[[ RECORDED INFORMATION open ]]

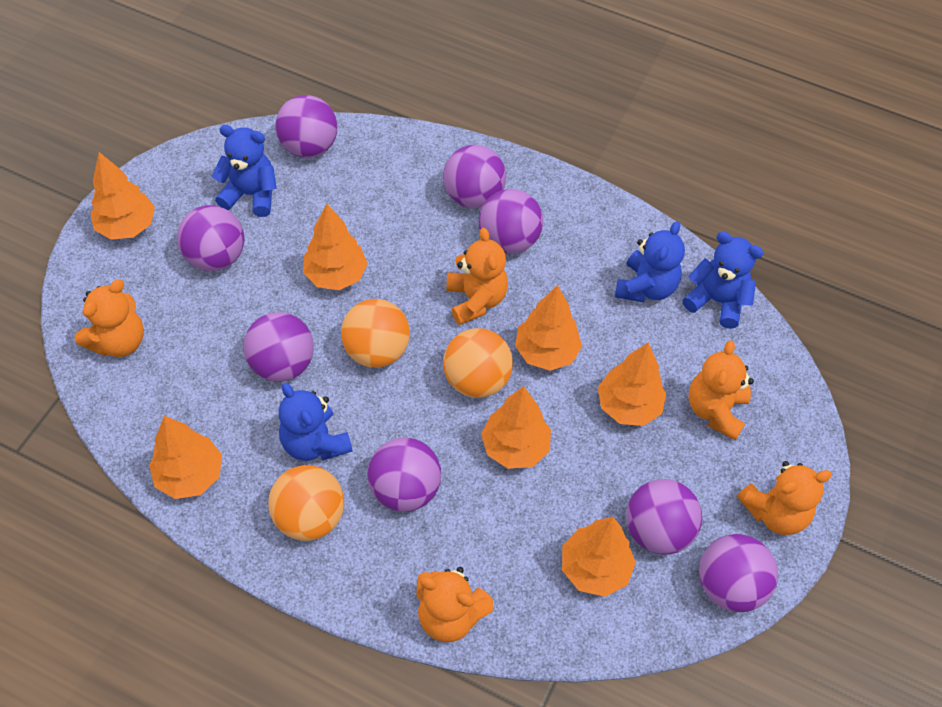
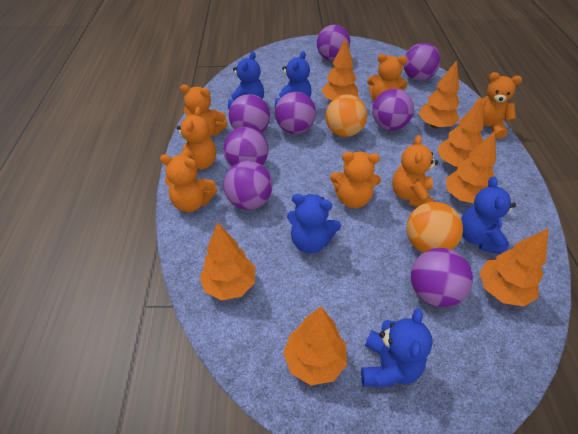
blue teddy bear: 4 -> 5
orange ball: 3 -> 2
orange teddy bear: 5 -> 7

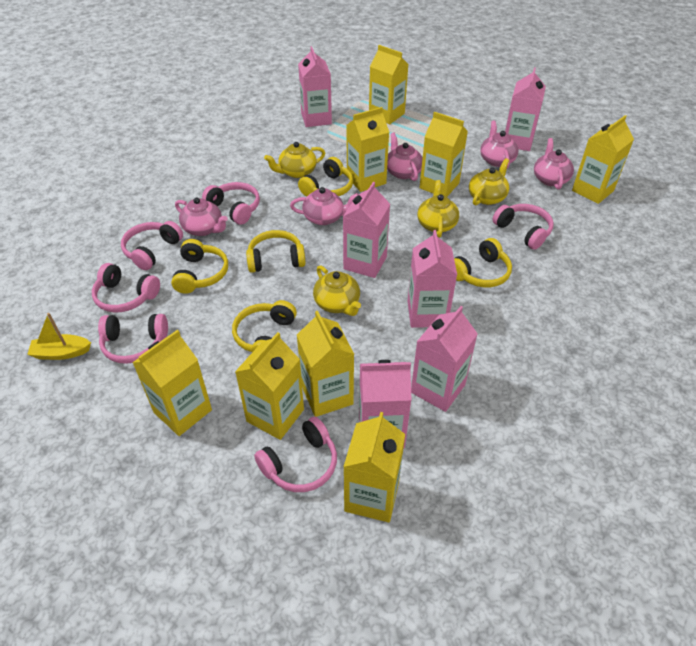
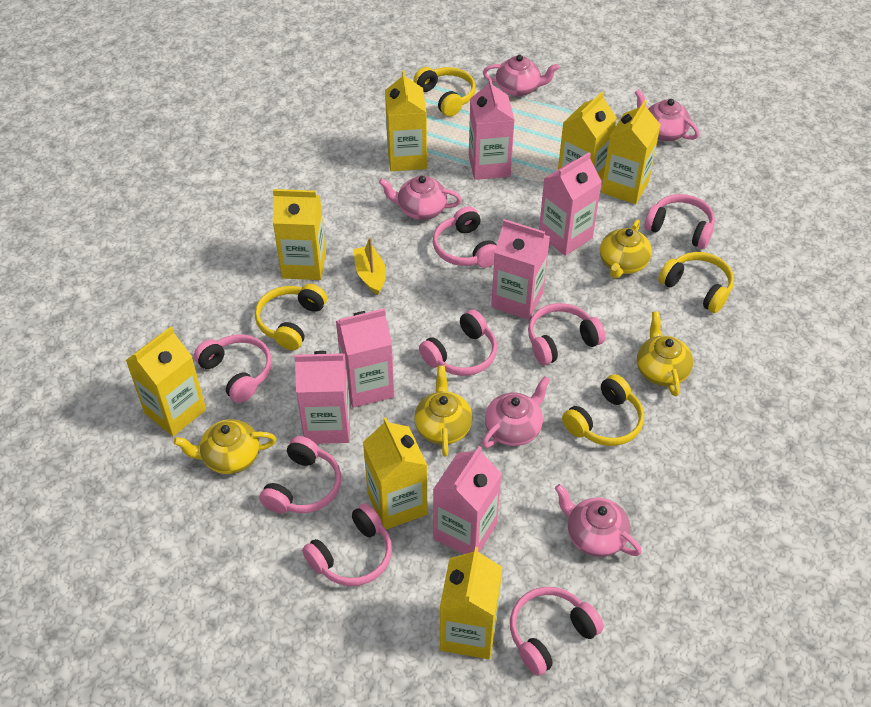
pink headphones: 6 -> 8
yellow carton: 8 -> 7
yellow headphones: 5 -> 4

[[ RECORDED INFORMATION closed ]]

(ABOUT THIS EXERCISE):
Copy the lines above exactly. Do not include pictures.

(WRITTEN RESPONSE):
blue teddy bear: 4 -> 5
orange ball: 3 -> 2
orange teddy bear: 5 -> 7

pink headphones: 6 -> 8
yellow carton: 8 -> 7
yellow headphones: 5 -> 4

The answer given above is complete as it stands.